» TASK REQUIREMENTS
Write the line that contains "(484, 375) = (419, 321): blue" and each one after it, word for word, ending with the final line of the data.
[[ RECORDS TO PROCESS, beginning ]]
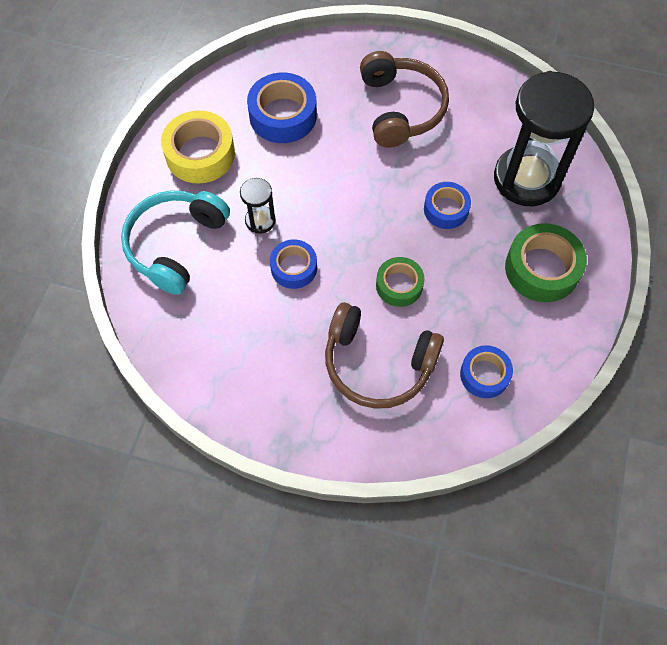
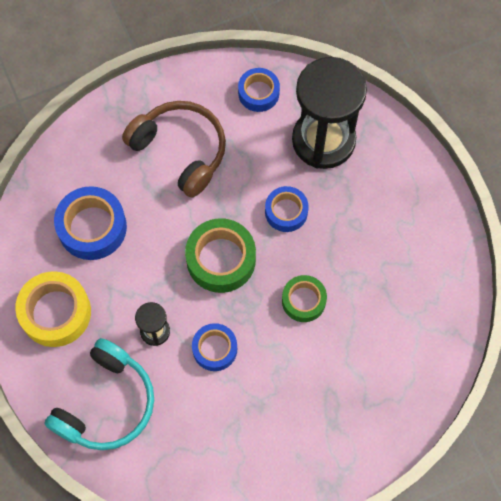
camera: 40 degrees left, 5 degrees up
(175, 244) = (106, 404): turquoise headphones -> turquoise headphones turned 135 degrees counterclockwise
(377, 364) = (340, 374): brown headphones -> none
(484, 375) = (419, 321): blue tape -> blue tape (258, 93)
(542, 269) = (392, 207): green tape -> green tape (221, 259)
[[ RECORDS TO PROCESS, end ]]
» YOUR RESPONSE
(484, 375) = (419, 321): blue tape -> blue tape (258, 93)
(542, 269) = (392, 207): green tape -> green tape (221, 259)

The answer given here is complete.